WORK TO BE COMPLETED -
Once the pictures have been set aside, copy every remaining entry exactly.
═════ SUPPLIED INFORMATION
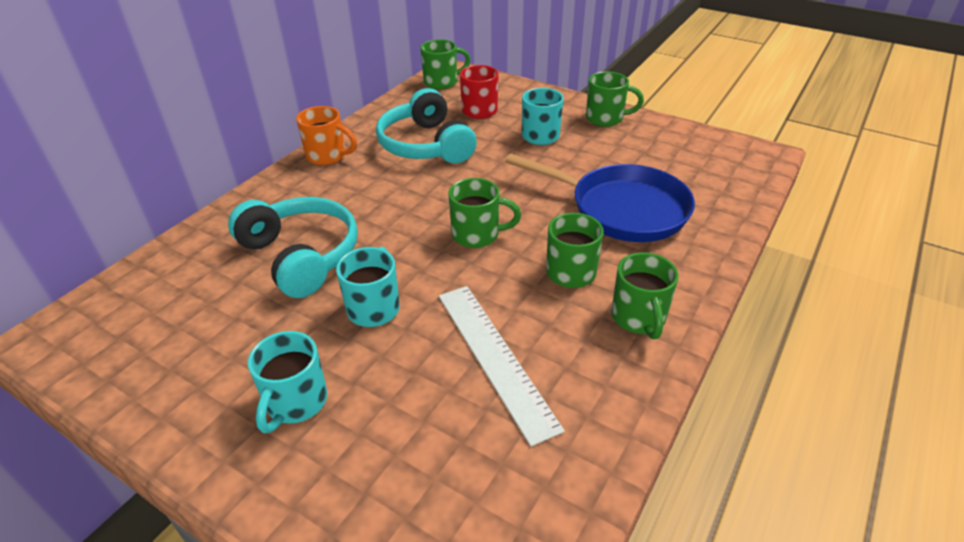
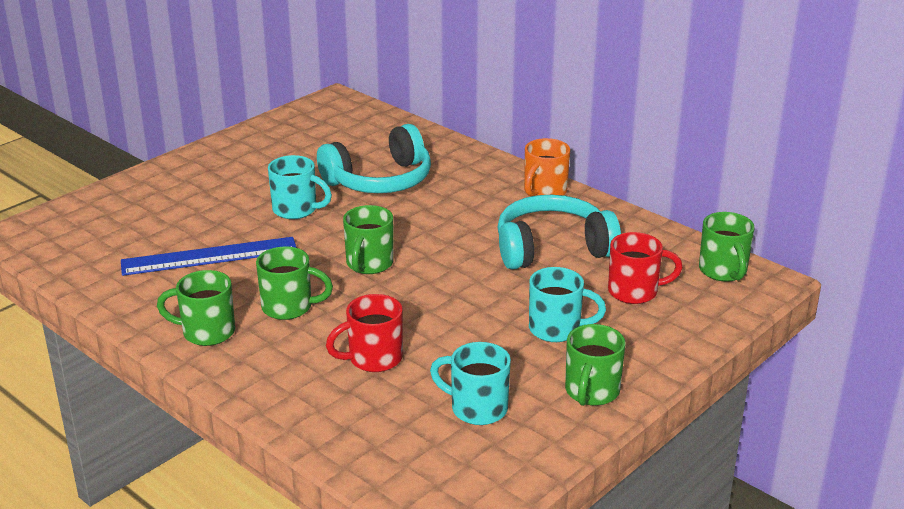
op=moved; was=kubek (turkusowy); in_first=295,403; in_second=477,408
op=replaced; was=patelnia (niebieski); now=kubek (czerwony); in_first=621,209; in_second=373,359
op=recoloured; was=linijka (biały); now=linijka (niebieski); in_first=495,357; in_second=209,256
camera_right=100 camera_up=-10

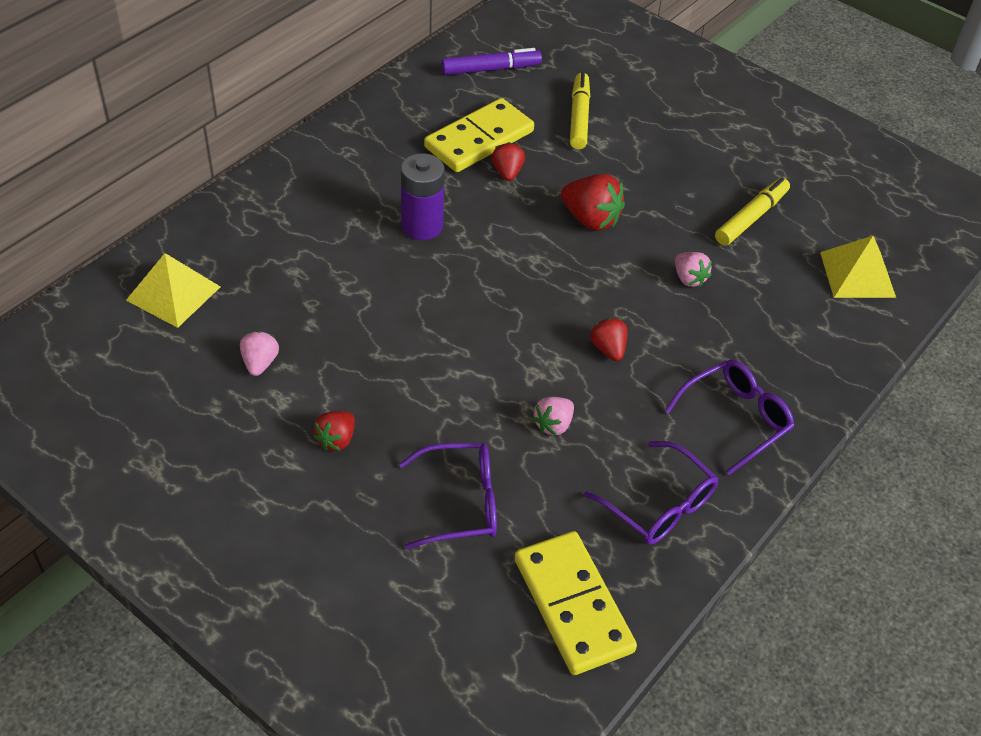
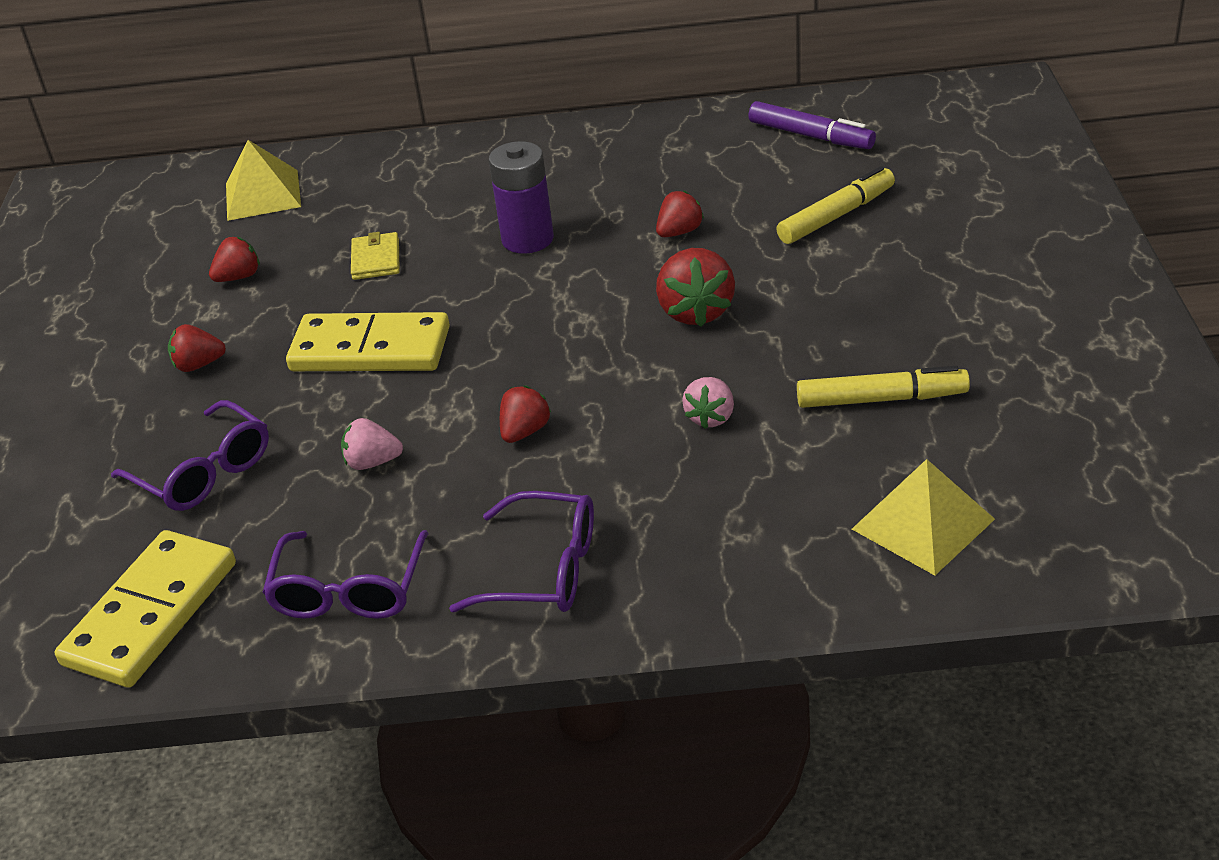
op=added; now=portfel (żółty); in_second=376,259
op=moved; was=kostka domina (żółty); in_first=479,139; in_second=370,349
op=recoloured; was=truskawka (różowy); now=truskawka (czerwony); in_first=260,363; in_second=239,277
camera_right=55 camera_up=-10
══════════
YOUR SOLUTION -
op=moved; was=kubek (turkusowy); in_first=295,403; in_second=477,408
op=replaced; was=patelnia (niebieski); now=kubek (czerwony); in_first=621,209; in_second=373,359
op=recoloured; was=linijka (biały); now=linijka (niebieski); in_first=495,357; in_second=209,256
camera_right=100 camera_up=-10

op=added; now=portfel (żółty); in_second=376,259
op=moved; was=kostka domina (żółty); in_first=479,139; in_second=370,349
op=recoloured; was=truskawka (różowy); now=truskawka (czerwony); in_first=260,363; in_second=239,277
camera_right=55 camera_up=-10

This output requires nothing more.